==== Material for this task
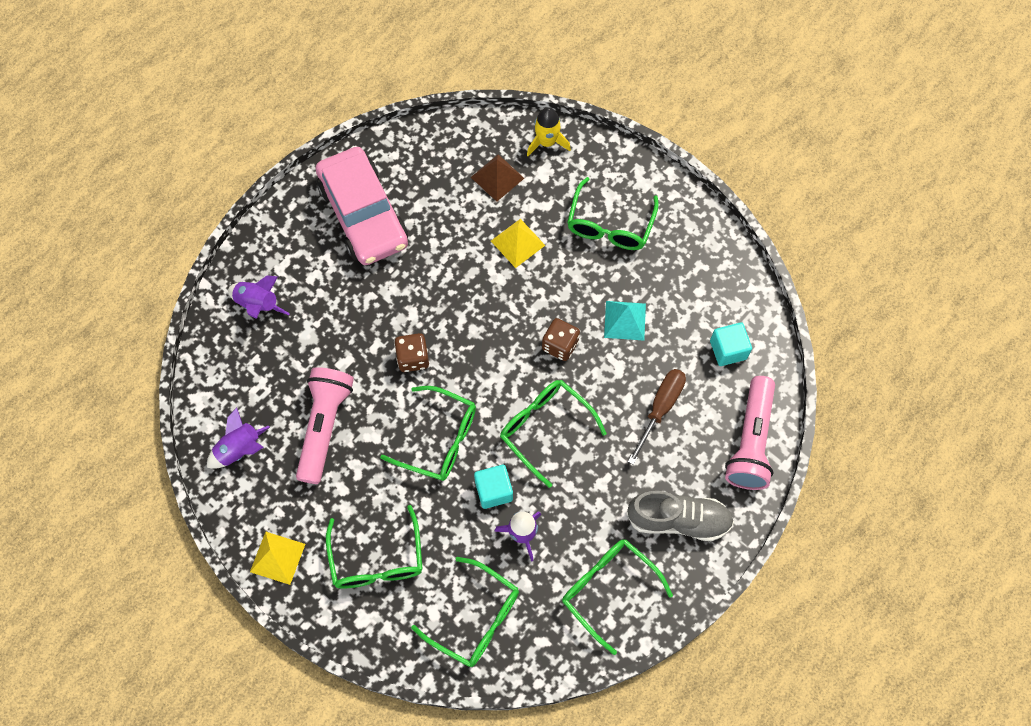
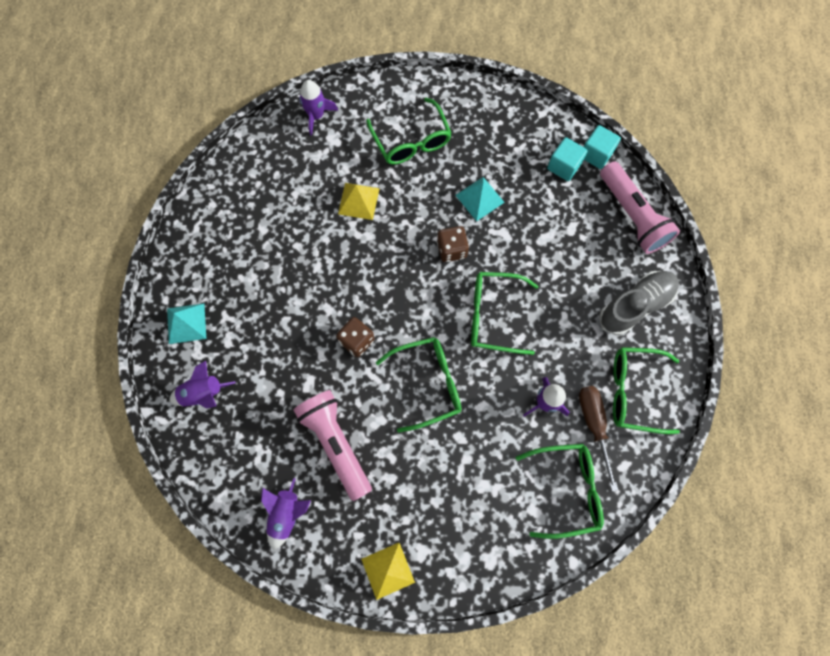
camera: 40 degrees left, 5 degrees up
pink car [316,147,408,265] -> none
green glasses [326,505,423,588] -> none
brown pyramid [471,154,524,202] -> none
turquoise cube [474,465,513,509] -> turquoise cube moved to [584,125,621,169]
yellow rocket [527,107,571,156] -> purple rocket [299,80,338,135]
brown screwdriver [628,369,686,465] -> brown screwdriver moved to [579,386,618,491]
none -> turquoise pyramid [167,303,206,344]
========
==== Material for this task
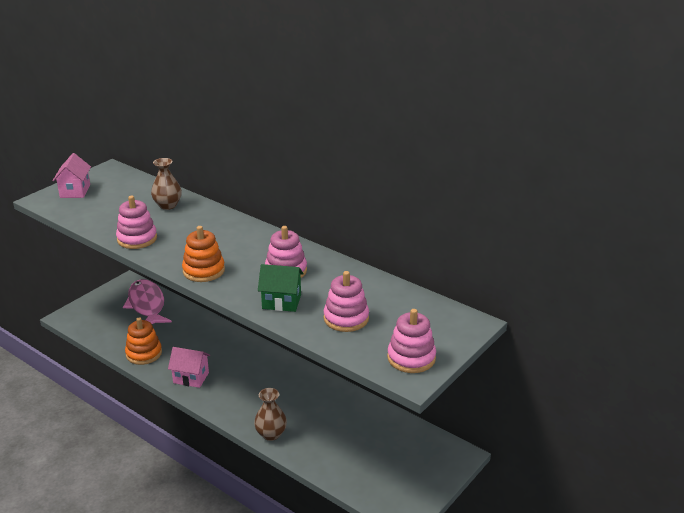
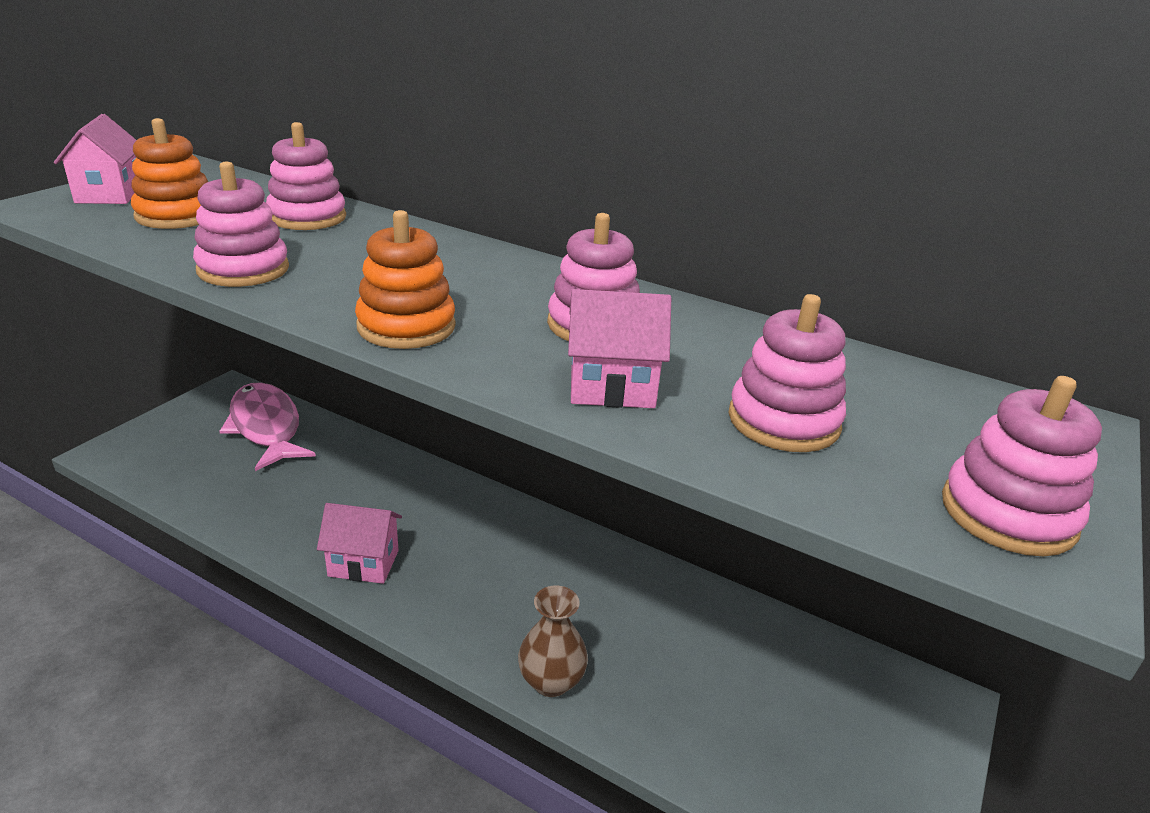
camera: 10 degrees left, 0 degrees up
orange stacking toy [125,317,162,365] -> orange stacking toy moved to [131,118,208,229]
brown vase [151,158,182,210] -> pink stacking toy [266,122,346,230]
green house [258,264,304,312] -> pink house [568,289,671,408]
========
**Exercise details:**
Take the entries above and return only the lines from the one with "camera: 40 degrees left, 5 degrees up" to the one with "none -> turquoise pyramid [167,303,206,344]", both included, unchanged.

**Completed task:**
camera: 40 degrees left, 5 degrees up
pink car [316,147,408,265] -> none
green glasses [326,505,423,588] -> none
brown pyramid [471,154,524,202] -> none
turquoise cube [474,465,513,509] -> turquoise cube moved to [584,125,621,169]
yellow rocket [527,107,571,156] -> purple rocket [299,80,338,135]
brown screwdriver [628,369,686,465] -> brown screwdriver moved to [579,386,618,491]
none -> turquoise pyramid [167,303,206,344]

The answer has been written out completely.